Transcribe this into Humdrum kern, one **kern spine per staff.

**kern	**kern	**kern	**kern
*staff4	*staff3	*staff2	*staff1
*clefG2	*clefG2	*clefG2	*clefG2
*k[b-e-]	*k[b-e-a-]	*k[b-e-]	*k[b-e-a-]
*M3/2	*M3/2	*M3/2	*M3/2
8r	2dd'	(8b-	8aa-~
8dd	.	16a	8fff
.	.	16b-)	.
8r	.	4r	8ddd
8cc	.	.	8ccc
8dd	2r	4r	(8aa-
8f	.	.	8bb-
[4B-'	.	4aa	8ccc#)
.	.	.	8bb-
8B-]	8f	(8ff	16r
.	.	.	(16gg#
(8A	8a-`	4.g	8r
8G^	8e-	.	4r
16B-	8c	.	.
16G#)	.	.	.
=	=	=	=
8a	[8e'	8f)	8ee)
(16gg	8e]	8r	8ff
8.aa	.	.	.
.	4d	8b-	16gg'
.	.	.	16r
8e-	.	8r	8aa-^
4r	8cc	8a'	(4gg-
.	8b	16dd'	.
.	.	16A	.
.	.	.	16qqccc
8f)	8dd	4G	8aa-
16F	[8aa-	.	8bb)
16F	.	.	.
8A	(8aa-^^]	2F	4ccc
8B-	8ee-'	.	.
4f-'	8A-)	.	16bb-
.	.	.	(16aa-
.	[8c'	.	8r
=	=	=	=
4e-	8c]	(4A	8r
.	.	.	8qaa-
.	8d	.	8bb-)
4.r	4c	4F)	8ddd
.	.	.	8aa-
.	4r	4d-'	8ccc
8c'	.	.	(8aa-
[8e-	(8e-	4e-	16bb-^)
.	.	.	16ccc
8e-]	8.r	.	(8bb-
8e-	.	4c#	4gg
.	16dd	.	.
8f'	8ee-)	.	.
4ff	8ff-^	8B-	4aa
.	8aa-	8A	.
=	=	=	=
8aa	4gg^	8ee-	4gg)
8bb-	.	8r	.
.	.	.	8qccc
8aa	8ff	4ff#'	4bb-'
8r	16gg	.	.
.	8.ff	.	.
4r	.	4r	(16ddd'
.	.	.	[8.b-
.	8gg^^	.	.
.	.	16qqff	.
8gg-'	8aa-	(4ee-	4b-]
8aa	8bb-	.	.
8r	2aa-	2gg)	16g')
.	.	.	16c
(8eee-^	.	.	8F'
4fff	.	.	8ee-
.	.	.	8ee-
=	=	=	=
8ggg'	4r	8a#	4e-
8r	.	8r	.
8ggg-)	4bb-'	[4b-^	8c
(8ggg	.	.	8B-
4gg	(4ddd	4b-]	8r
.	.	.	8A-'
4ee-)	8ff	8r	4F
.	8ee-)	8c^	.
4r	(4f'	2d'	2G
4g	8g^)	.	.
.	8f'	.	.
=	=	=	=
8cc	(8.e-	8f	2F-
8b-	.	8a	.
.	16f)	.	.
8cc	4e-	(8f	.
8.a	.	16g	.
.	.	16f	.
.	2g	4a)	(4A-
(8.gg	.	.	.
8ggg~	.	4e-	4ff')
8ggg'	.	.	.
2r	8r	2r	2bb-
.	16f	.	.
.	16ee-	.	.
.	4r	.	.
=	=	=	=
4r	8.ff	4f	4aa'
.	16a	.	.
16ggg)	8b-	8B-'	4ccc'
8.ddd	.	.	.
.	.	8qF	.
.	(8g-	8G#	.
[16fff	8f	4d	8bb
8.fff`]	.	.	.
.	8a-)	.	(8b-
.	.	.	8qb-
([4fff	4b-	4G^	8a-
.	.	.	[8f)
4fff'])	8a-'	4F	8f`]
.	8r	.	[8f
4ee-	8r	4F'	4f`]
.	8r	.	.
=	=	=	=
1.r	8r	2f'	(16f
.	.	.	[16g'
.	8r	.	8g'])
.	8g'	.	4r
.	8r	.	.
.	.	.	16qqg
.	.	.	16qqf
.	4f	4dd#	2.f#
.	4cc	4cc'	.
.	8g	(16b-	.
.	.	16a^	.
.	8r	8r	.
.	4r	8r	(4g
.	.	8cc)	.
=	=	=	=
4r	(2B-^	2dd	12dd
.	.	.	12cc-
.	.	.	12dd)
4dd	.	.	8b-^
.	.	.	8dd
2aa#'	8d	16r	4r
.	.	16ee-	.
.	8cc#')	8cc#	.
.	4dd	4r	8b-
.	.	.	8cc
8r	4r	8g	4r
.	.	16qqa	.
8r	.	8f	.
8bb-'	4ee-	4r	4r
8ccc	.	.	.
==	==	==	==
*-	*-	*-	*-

* * *

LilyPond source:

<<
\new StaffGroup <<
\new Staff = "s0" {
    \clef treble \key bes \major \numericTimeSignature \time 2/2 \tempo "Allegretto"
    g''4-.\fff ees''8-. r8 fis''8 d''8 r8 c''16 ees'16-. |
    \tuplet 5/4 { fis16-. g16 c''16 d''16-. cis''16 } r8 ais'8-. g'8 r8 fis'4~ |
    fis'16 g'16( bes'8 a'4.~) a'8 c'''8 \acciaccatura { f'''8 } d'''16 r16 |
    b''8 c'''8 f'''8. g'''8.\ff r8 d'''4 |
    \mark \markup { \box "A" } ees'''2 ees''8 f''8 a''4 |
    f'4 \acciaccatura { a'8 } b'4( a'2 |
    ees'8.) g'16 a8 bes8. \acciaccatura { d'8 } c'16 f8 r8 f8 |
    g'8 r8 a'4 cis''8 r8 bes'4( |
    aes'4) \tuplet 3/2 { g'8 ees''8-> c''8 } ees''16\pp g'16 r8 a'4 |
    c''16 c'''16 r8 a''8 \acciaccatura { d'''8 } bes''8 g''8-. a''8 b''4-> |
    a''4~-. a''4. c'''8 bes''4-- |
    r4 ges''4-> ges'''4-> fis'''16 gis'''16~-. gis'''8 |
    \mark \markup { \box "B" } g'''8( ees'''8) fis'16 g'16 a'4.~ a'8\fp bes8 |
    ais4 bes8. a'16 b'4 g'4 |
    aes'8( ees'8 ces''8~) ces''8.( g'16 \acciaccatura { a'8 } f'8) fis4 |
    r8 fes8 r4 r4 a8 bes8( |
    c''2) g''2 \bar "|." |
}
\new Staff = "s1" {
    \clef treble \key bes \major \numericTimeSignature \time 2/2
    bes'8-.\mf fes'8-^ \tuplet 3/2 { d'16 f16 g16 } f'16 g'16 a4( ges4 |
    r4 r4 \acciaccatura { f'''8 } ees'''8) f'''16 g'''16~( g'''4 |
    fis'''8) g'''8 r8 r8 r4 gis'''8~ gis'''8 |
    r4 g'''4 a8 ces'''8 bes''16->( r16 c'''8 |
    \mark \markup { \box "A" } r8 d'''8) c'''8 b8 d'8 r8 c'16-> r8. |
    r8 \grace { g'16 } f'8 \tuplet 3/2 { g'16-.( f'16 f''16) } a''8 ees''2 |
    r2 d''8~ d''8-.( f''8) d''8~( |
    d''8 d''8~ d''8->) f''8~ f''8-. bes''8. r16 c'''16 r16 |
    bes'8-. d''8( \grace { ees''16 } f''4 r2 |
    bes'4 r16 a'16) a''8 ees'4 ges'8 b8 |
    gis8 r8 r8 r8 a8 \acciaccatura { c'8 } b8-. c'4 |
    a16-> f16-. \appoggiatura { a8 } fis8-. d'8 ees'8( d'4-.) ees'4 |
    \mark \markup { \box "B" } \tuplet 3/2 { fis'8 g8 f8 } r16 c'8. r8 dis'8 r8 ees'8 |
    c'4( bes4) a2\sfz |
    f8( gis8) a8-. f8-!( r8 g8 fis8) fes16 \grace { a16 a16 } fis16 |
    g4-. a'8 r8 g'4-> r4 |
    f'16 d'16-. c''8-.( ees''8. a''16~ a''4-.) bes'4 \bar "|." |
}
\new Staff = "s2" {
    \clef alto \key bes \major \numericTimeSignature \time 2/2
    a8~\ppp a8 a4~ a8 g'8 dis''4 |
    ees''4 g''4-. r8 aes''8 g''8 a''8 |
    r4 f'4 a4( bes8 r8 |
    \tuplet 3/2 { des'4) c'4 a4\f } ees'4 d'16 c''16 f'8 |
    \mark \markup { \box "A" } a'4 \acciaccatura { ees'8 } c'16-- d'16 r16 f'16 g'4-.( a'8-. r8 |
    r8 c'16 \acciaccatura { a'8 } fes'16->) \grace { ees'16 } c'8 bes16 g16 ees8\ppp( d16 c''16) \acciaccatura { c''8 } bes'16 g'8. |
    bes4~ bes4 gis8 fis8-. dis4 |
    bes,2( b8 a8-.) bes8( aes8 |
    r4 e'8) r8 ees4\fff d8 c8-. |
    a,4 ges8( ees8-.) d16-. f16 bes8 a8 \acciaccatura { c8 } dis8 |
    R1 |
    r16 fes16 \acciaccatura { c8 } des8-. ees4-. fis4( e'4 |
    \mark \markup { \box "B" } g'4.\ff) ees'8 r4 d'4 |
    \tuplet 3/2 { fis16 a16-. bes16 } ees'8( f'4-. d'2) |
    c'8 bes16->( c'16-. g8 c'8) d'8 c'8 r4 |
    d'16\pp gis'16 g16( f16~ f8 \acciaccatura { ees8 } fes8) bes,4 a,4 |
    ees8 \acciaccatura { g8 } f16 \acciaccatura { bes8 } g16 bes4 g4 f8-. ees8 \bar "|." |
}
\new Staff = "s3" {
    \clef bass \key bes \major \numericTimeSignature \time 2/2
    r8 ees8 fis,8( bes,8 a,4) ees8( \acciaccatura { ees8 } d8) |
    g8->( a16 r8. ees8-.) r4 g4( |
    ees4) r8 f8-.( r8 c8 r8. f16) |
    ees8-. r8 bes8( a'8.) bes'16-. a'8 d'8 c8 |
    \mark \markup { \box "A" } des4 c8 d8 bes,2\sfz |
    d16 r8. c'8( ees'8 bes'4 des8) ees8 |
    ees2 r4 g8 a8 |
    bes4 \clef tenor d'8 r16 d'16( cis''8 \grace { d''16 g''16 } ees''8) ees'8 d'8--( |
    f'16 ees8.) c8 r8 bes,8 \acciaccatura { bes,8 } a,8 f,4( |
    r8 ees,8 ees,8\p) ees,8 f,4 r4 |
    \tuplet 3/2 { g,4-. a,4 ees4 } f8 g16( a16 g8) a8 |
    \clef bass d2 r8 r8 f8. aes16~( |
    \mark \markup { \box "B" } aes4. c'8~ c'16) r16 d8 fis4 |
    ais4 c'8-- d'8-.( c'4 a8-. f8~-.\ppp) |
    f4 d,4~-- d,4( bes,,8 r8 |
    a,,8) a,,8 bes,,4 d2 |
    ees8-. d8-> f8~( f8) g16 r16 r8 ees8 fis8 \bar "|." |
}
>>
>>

* * *

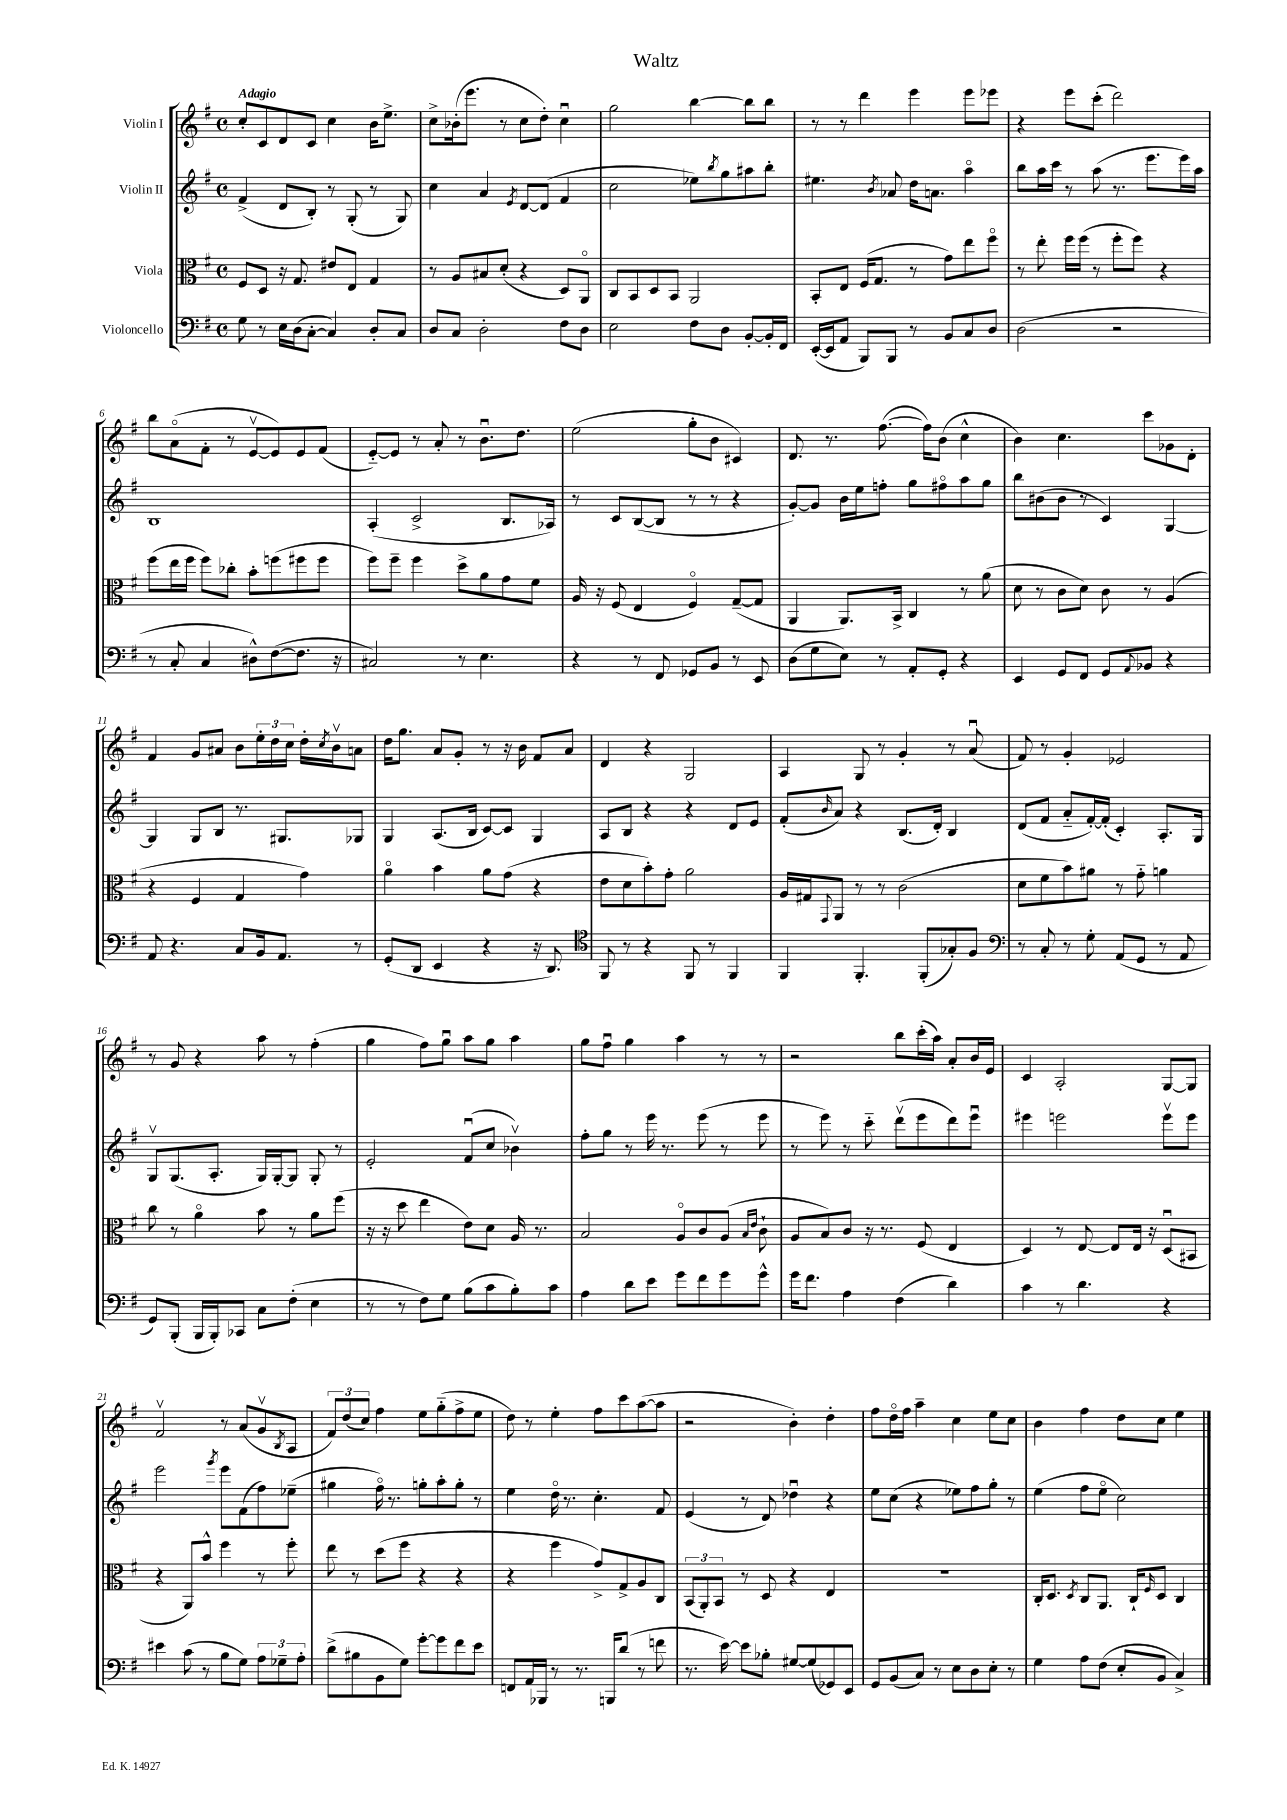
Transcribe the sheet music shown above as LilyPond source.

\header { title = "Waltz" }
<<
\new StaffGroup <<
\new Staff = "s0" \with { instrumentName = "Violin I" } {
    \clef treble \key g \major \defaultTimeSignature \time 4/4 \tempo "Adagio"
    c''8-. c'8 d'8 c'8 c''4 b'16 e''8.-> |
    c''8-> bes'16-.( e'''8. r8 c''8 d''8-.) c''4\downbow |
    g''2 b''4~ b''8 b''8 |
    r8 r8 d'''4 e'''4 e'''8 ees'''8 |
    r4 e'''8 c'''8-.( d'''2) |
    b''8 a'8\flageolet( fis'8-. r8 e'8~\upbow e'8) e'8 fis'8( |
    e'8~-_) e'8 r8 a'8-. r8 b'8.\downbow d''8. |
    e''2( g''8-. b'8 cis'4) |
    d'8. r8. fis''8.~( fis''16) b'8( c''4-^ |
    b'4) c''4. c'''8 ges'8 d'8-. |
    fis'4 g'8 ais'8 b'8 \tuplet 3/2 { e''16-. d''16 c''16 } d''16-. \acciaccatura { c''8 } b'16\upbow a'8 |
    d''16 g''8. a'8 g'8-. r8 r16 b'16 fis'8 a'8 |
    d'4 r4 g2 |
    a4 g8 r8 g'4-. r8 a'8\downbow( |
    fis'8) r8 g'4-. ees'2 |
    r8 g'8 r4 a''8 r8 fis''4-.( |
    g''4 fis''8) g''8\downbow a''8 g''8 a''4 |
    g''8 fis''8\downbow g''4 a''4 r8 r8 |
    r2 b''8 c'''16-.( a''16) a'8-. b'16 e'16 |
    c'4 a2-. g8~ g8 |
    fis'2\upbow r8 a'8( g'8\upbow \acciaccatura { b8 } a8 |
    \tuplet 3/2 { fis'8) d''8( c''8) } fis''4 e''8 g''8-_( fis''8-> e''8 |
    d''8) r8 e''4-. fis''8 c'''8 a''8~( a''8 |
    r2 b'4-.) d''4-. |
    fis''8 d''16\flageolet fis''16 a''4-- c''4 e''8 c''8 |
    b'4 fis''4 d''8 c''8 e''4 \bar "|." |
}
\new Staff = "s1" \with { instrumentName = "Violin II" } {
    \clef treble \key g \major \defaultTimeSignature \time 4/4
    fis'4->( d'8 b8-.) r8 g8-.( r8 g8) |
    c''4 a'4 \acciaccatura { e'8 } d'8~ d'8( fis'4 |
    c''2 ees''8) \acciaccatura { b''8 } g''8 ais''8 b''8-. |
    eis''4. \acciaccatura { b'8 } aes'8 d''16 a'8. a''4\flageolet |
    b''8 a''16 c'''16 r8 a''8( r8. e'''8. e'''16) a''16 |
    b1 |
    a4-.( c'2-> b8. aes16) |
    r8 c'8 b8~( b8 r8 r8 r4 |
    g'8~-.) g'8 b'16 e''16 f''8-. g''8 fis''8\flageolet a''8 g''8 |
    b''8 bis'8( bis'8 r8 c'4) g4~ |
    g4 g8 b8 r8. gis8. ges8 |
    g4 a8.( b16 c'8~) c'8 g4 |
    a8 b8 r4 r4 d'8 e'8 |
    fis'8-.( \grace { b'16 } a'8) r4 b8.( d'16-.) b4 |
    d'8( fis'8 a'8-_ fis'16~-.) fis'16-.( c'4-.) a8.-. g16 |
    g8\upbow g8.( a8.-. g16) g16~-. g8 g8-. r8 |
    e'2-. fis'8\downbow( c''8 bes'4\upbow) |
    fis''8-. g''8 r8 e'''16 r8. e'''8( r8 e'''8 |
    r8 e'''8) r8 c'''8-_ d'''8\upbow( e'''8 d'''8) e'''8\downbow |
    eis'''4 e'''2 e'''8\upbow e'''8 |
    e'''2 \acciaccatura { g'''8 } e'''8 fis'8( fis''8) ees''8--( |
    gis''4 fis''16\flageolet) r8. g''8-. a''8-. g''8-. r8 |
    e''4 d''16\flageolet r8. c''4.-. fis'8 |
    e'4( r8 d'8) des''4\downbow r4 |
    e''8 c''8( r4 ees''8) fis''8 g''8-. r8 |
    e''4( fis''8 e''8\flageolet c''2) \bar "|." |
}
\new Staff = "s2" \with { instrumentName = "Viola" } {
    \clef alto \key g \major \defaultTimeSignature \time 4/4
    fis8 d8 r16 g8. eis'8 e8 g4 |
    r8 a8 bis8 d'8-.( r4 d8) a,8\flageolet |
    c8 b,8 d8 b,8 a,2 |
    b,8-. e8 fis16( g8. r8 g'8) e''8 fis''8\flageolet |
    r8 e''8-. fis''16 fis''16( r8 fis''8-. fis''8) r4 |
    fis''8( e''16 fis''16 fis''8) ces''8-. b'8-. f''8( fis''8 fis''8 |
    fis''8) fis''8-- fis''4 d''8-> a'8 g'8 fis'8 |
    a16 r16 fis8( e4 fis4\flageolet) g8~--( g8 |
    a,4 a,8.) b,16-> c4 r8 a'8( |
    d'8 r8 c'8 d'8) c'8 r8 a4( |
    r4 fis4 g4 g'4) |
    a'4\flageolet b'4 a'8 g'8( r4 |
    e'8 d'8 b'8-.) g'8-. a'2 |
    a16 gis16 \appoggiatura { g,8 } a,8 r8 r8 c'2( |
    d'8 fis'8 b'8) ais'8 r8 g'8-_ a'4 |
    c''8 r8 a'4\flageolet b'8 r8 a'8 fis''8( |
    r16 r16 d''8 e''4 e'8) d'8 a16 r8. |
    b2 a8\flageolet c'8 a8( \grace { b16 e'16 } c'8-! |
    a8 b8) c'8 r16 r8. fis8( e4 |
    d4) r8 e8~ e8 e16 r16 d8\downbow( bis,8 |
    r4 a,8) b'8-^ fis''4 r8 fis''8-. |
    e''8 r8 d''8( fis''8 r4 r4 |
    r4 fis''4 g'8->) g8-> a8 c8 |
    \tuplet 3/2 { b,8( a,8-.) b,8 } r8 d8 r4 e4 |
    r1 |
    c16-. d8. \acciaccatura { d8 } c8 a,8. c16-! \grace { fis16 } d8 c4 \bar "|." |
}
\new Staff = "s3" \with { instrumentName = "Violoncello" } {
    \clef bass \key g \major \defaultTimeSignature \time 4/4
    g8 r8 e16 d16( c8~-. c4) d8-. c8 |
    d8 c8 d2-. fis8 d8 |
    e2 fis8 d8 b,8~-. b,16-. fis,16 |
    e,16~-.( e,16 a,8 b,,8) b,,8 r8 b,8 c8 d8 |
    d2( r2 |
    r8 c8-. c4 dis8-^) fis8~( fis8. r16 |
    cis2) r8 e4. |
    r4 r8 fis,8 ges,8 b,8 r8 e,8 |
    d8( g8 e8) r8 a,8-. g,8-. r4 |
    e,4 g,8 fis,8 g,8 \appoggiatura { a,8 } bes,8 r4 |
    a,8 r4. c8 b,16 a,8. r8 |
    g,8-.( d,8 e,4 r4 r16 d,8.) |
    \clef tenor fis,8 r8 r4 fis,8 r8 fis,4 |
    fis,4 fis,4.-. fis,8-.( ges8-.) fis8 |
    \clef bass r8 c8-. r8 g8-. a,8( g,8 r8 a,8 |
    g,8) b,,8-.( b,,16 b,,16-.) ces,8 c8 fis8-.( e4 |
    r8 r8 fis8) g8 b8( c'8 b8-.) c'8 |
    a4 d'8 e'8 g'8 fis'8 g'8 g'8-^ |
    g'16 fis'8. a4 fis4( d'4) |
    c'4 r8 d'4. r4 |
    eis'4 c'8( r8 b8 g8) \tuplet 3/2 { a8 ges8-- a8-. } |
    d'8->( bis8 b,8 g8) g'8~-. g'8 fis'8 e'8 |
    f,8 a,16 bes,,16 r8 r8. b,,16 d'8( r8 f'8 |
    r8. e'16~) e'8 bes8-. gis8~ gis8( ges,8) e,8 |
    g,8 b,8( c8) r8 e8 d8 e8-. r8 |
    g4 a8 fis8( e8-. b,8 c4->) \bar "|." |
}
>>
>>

AIM OF THE EXERCISE: Show each line of the material above that contains the string "time".

EXERCISE RESPONSE:
    \clef treble \key bes \major \numericTimeSignature \time 2/2 \tempo "Allegretto"
    \clef treble \key bes \major \numericTimeSignature \time 2/2
    \clef alto \key bes \major \numericTimeSignature \time 2/2
    \clef bass \key bes \major \numericTimeSignature \time 2/2
    \clef treble \key g \major \defaultTimeSignature \time 4/4 \tempo "Adagio"
    \clef treble \key g \major \defaultTimeSignature \time 4/4
    \clef alto \key g \major \defaultTimeSignature \time 4/4
    \clef bass \key g \major \defaultTimeSignature \time 4/4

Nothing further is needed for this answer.